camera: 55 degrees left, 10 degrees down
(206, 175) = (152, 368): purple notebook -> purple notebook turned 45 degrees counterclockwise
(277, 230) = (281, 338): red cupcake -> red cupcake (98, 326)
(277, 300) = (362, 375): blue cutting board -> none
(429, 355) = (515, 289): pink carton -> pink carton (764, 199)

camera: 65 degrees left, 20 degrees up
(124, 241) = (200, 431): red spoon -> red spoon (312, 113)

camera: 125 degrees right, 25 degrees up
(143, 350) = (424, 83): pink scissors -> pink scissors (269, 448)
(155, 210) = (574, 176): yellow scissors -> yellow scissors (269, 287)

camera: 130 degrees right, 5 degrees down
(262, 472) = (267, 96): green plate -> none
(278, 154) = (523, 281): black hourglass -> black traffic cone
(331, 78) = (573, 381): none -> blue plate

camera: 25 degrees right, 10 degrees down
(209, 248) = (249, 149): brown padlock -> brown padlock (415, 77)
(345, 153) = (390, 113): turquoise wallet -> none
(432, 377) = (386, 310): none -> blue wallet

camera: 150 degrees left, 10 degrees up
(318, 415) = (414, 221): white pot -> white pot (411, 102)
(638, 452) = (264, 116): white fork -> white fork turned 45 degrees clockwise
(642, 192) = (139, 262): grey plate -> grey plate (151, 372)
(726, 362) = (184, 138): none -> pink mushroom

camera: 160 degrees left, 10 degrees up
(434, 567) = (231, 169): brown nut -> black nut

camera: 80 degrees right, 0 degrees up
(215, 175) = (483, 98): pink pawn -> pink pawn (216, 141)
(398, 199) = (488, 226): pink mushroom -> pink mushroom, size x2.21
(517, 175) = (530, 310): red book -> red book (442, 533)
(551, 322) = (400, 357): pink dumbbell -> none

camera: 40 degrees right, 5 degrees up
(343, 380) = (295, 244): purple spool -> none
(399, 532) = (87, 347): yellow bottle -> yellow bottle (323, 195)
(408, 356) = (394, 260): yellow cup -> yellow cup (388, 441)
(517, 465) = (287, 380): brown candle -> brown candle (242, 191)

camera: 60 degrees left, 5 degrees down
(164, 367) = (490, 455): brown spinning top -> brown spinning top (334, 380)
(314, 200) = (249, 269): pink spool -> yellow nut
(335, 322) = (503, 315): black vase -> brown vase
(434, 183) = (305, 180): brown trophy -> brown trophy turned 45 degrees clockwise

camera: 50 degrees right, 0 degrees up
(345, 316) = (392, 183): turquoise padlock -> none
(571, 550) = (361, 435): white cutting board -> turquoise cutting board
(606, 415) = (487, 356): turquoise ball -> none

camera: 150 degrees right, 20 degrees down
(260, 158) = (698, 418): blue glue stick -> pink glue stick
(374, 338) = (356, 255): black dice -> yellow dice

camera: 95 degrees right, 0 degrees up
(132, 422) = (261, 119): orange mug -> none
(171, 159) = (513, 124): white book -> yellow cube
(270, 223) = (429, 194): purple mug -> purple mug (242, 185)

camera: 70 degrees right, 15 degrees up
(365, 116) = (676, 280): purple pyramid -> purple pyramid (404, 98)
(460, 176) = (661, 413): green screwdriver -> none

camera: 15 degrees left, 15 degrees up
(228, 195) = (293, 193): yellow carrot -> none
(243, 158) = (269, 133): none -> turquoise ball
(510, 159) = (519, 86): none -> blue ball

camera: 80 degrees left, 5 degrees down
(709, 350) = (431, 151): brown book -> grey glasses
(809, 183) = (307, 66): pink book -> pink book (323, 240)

..............................

■ What this task involves
From the records above, give again exactly the lines running from the line with "(143, 350) = (424, 83): pink" to the line with "(262, 472) = (267, 96): green plate -> none", inclusive.

■ Task answer
(143, 350) = (424, 83): pink scissors -> pink scissors (269, 448)
(155, 210) = (574, 176): yellow scissors -> yellow scissors (269, 287)

camera: 130 degrees right, 5 degrees down
(262, 472) = (267, 96): green plate -> none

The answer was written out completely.